- **Requirement**:
Reproduce all the records below, replacing "center point" with "midpoint" and keeping every other part of the lines the same.
:: Supplied information ::
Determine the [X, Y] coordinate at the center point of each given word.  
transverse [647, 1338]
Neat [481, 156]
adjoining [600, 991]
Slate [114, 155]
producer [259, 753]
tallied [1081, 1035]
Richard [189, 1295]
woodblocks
:::
- **Finished answer**:
Determine the [X, Y] coordinate at the midpoint of each given word.  
transverse [647, 1338]
Neat [481, 156]
adjoining [600, 991]
Slate [114, 155]
producer [259, 753]
tallied [1081, 1035]
Richard [189, 1295]
woodblocks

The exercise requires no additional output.